TASK ITEM
You are asked to repeat the listing word for word and to leave out its pictures.

* * * * * * *

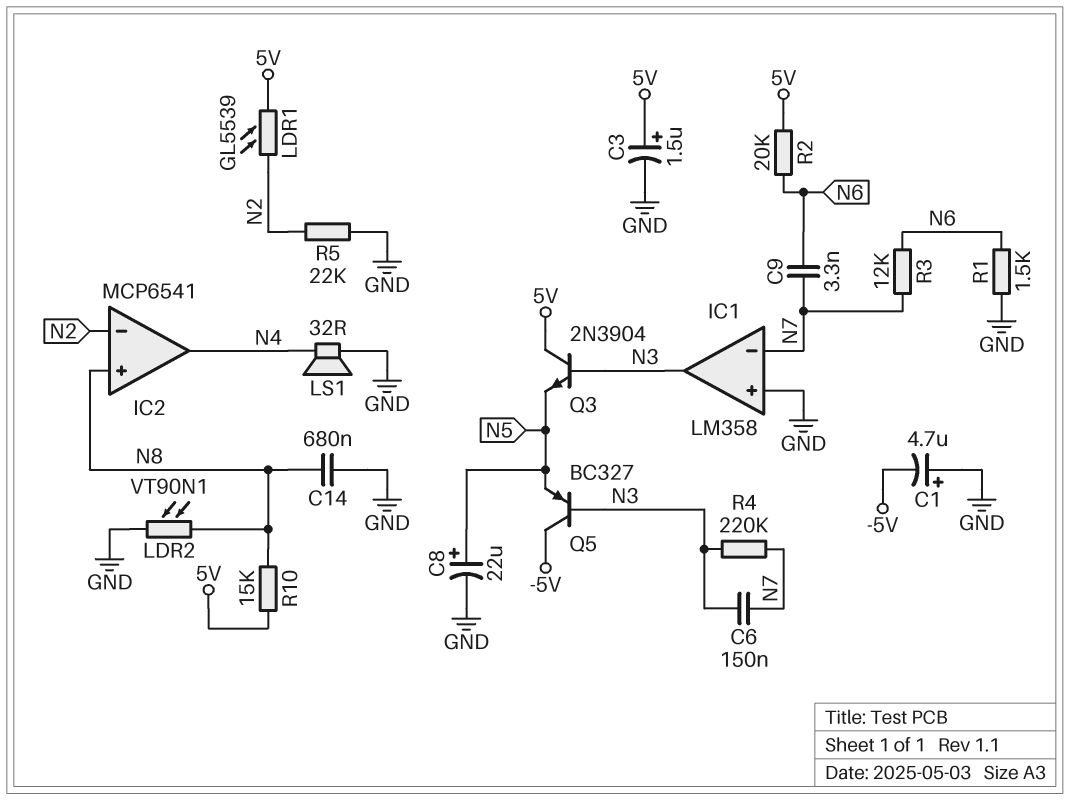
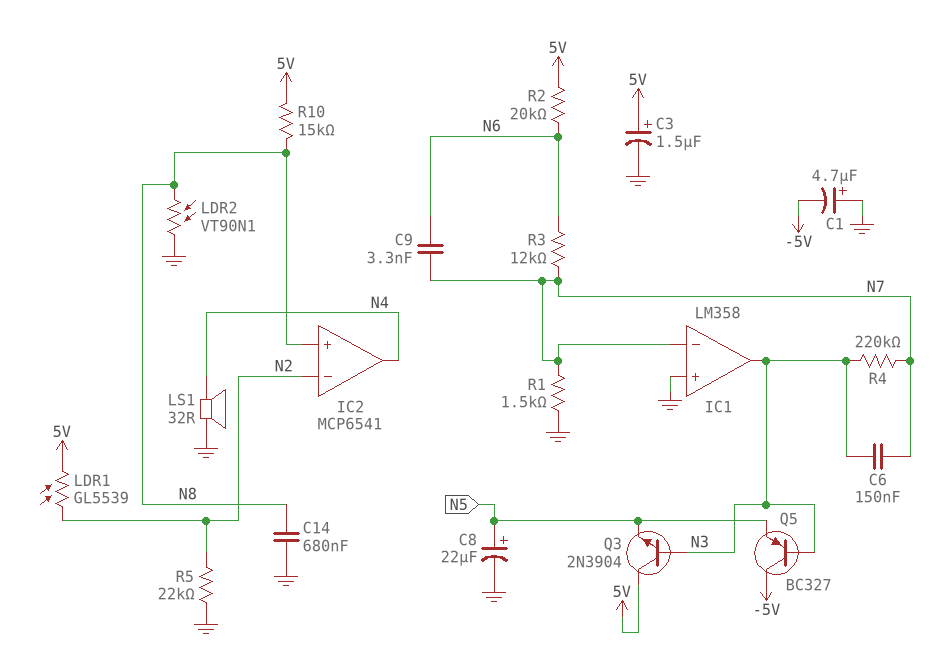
R1: 1.5k (GND, N6) -> 1.5k (GND, N7)

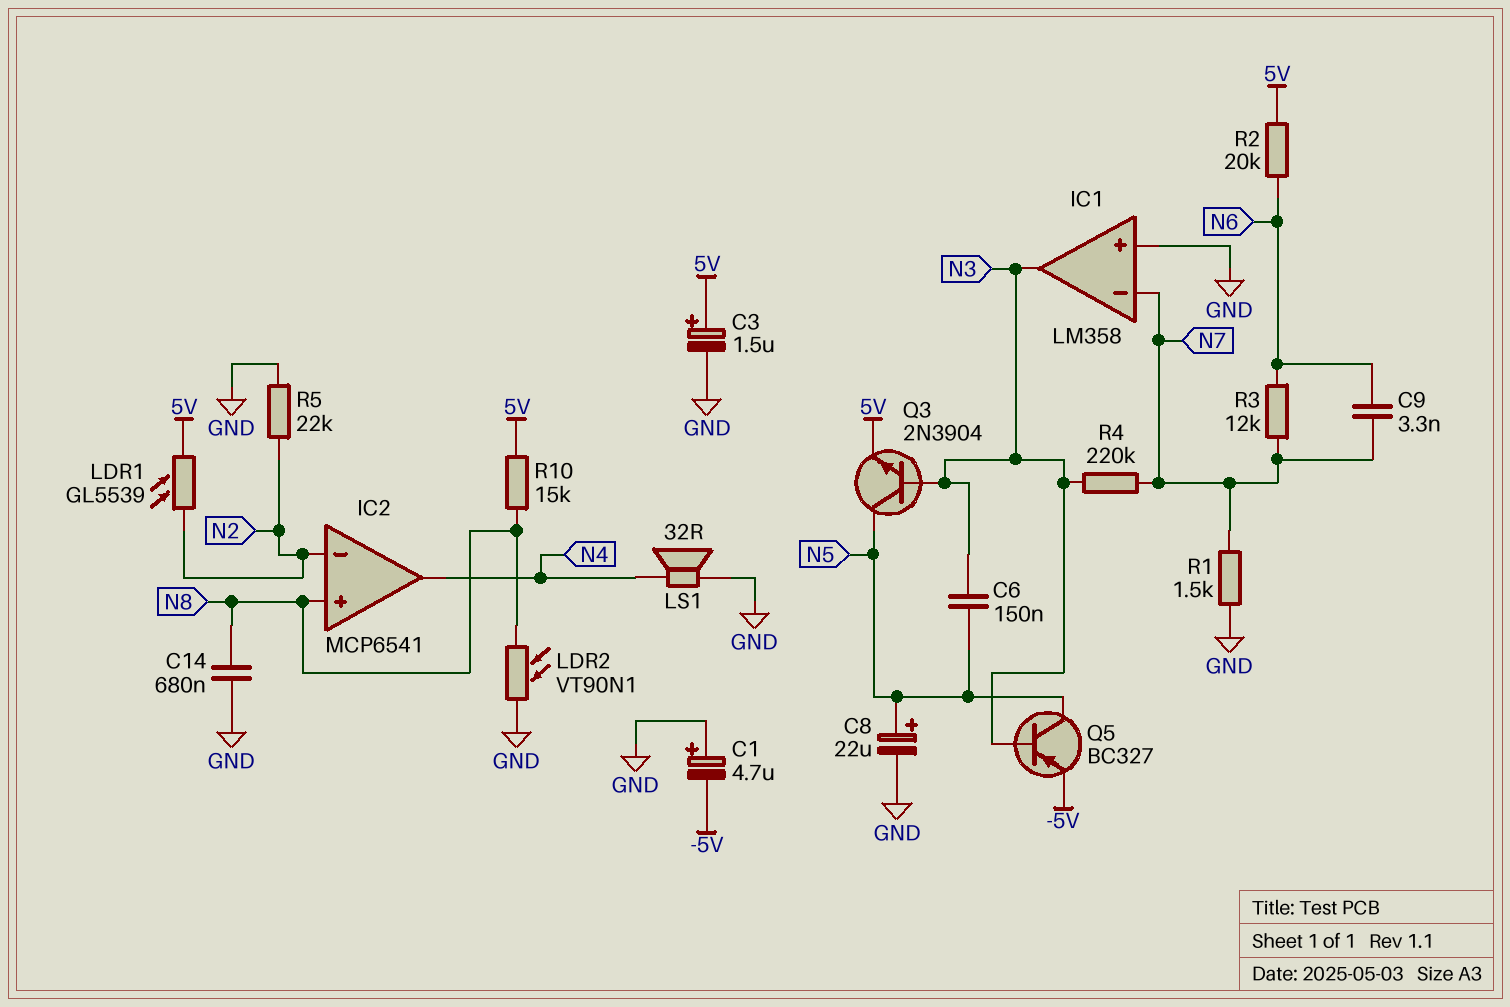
C6: 150nF (N3, N7) -> 150nF (N3, N5)
Q3: NPN 2N3904 (B N3, C 5V, E N5) -> NPN 2N3904 (B N3, C N5, E 5V)
Q5: PNP BC327 (B N3, C -5V, E N5) -> PNP BC327 (B N3, C N5, E -5V)

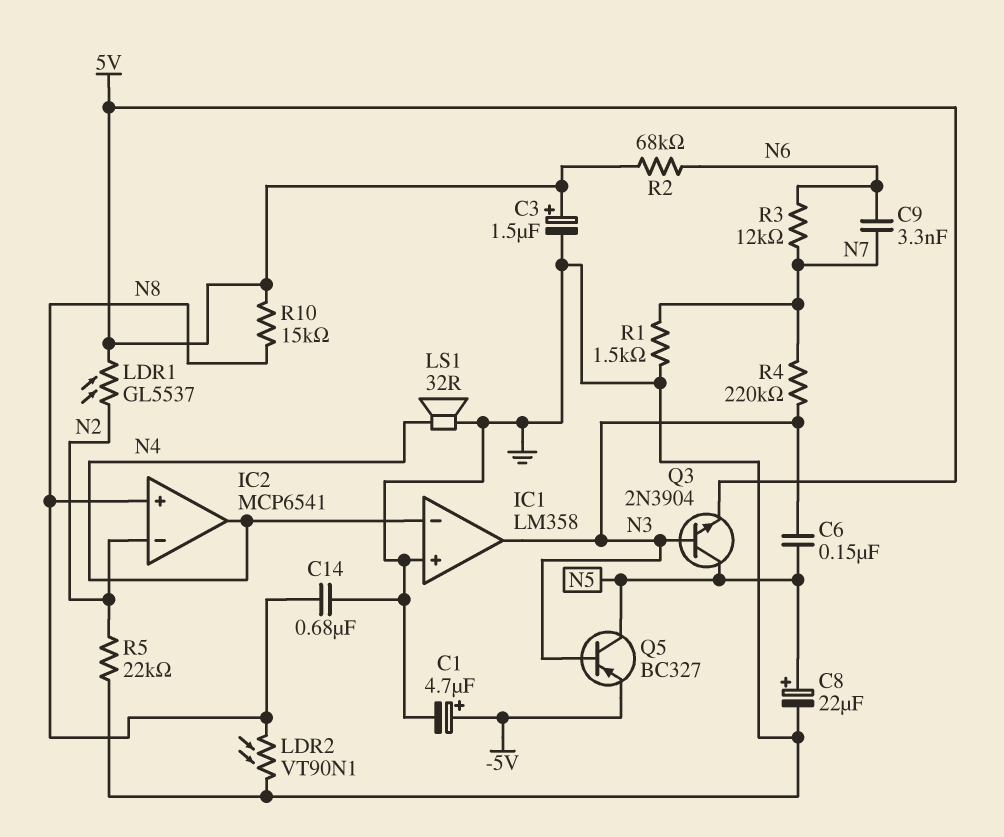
C1: 4.7uF (plus GND, minus -5V) -> 4.7uF (plus -5V, minus GND)
IC1 pin in-: N7 -> N4
LDR1: GL5539 (5V, N2) -> GL5537 (5V, N2)
R2: 20k (5V, N6) -> 68k (5V, N6)

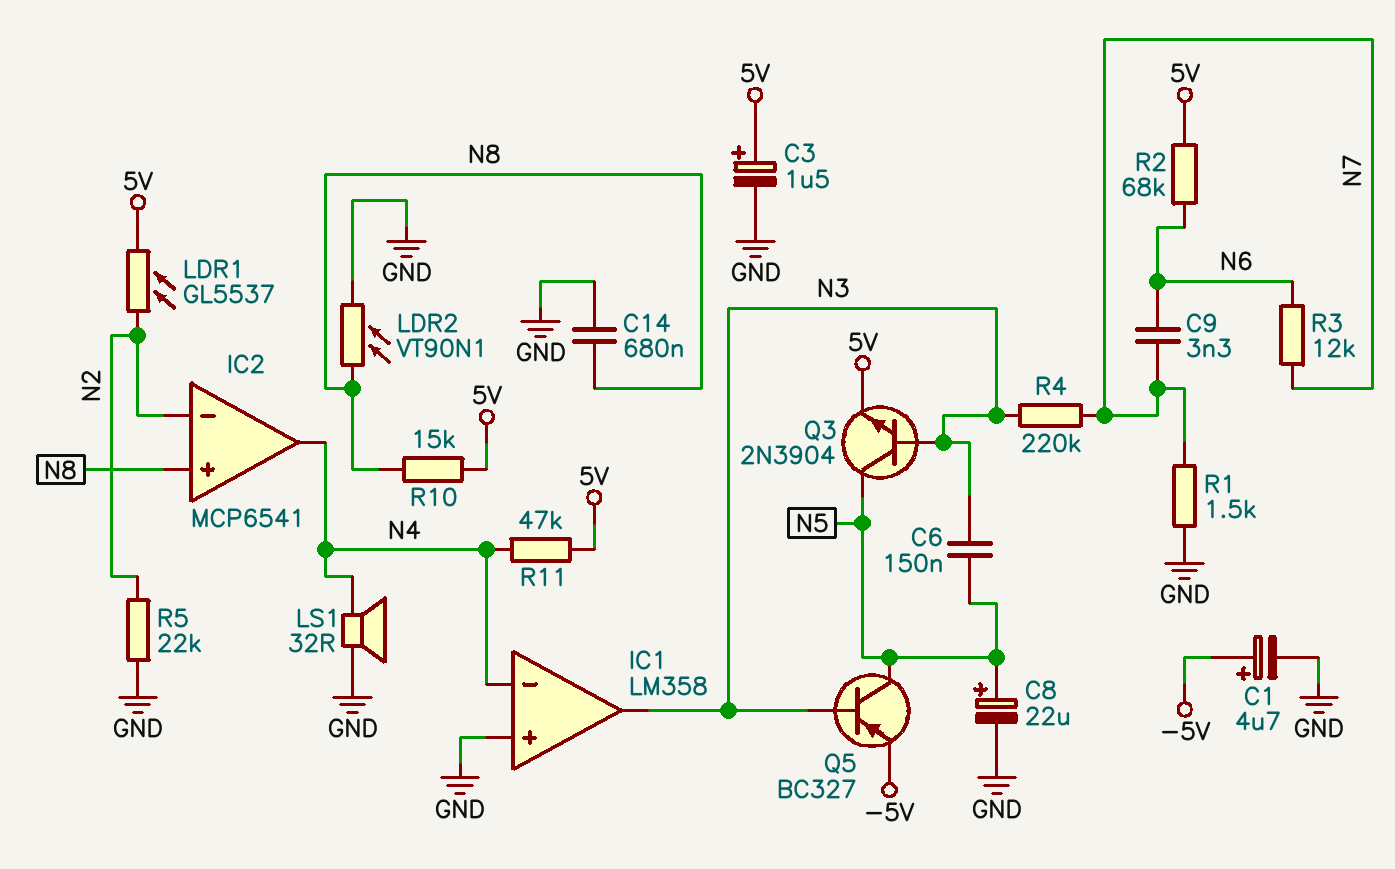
R11: none -> 47k (5V, N4)

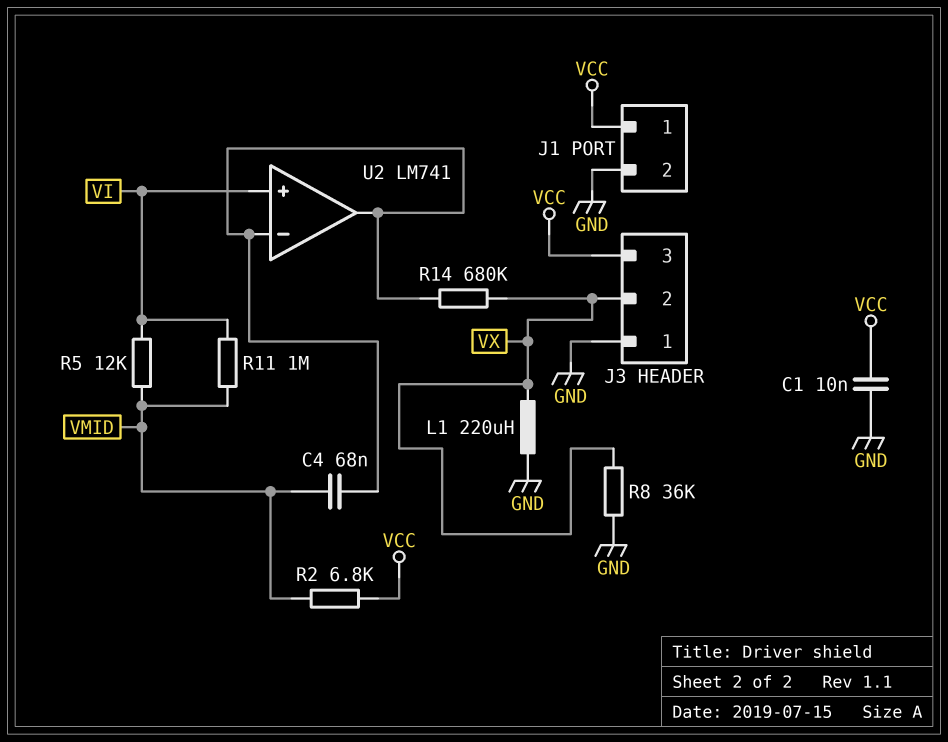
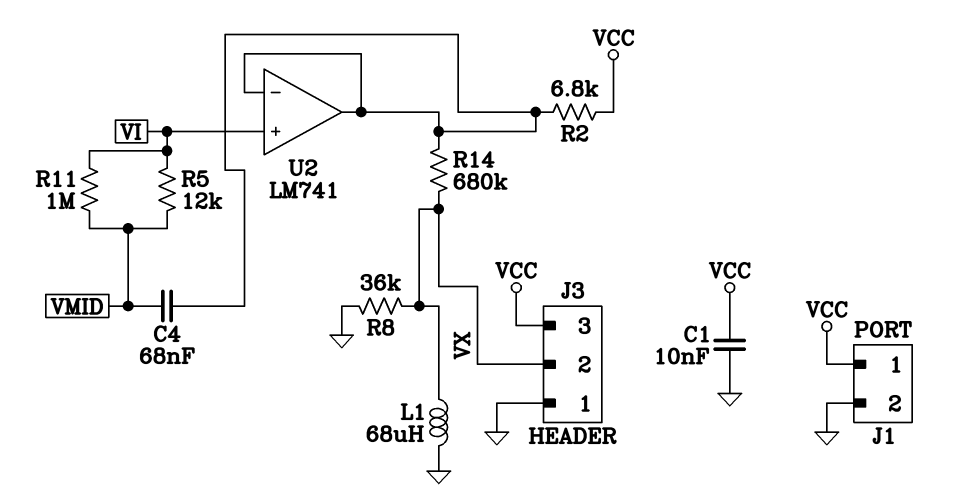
L1: 220uH (GND, VX) -> 68uH (GND, VX)
R2: 6.8k (VCC, VMID) -> 6.8k (U2/in-, VCC)

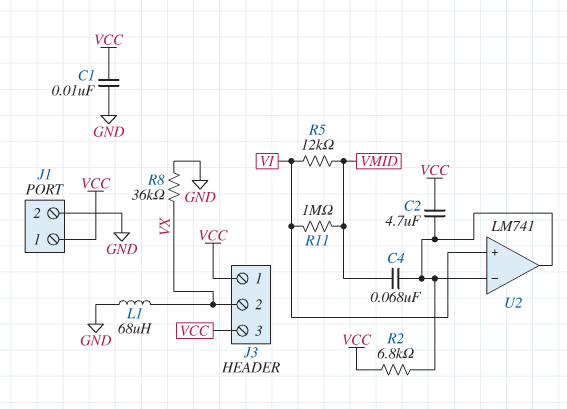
C2: none -> 4.7uF (U2/in-, VCC)
J3 pin 1: GND -> VCC
R14: 680k (U2/in-, VX) -> none

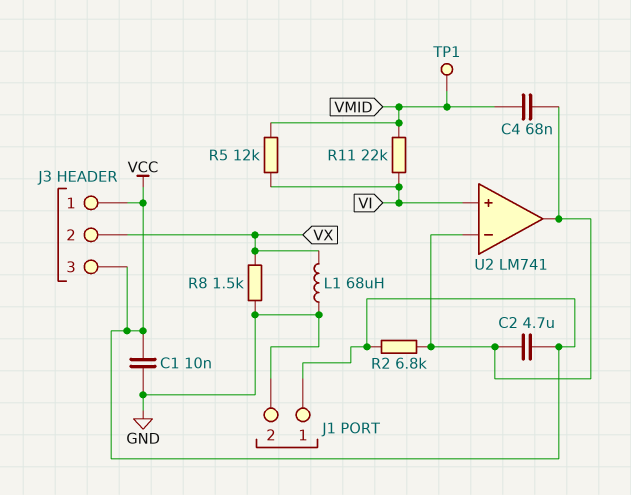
R8: 36k (GND, VX) -> 1.5k (GND, VX)
R11: 1M (VI, VMID) -> 22k (VI, VMID)
TP1: none -> test point (VMID)

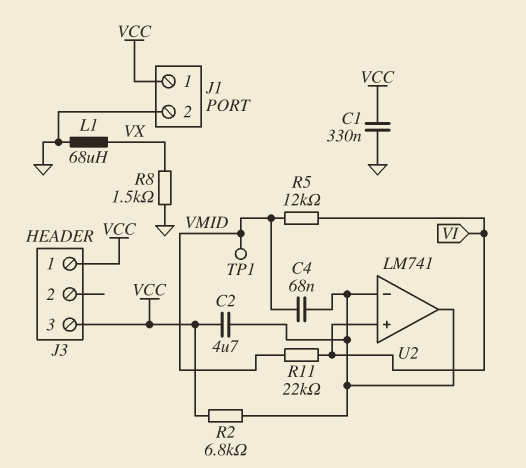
C1: 10nF (GND, VCC) -> 330nF (GND, VCC)
J3 pin 2: VX -> none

* * * * * * *

ANSWER TO THIS TASK
R1: 1.5k (GND, N6) -> 1.5k (GND, N7)

C6: 150nF (N3, N7) -> 150nF (N3, N5)
Q3: NPN 2N3904 (B N3, C 5V, E N5) -> NPN 2N3904 (B N3, C N5, E 5V)
Q5: PNP BC327 (B N3, C -5V, E N5) -> PNP BC327 (B N3, C N5, E -5V)

C1: 4.7uF (plus GND, minus -5V) -> 4.7uF (plus -5V, minus GND)
IC1 pin in-: N7 -> N4
LDR1: GL5539 (5V, N2) -> GL5537 (5V, N2)
R2: 20k (5V, N6) -> 68k (5V, N6)

R11: none -> 47k (5V, N4)

L1: 220uH (GND, VX) -> 68uH (GND, VX)
R2: 6.8k (VCC, VMID) -> 6.8k (U2/in-, VCC)

C2: none -> 4.7uF (U2/in-, VCC)
J3 pin 1: GND -> VCC
R14: 680k (U2/in-, VX) -> none

R8: 36k (GND, VX) -> 1.5k (GND, VX)
R11: 1M (VI, VMID) -> 22k (VI, VMID)
TP1: none -> test point (VMID)

C1: 10nF (GND, VCC) -> 330nF (GND, VCC)
J3 pin 2: VX -> none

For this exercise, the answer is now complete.